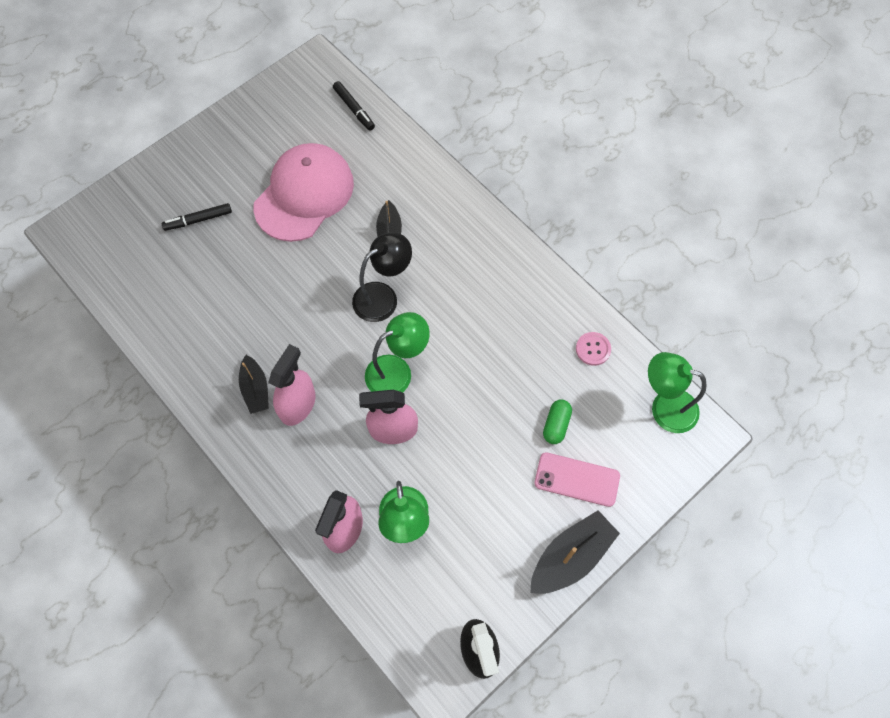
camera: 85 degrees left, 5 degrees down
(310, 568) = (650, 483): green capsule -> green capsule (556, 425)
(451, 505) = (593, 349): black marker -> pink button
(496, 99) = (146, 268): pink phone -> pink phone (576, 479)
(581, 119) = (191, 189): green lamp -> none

## Task brief
Copy all the entries above exactly as they stand, except for the pictures.

## Written answer
camera: 85 degrees left, 5 degrees down
(310, 568) = (650, 483): green capsule -> green capsule (556, 425)
(451, 505) = (593, 349): black marker -> pink button
(496, 99) = (146, 268): pink phone -> pink phone (576, 479)
(581, 119) = (191, 189): green lamp -> none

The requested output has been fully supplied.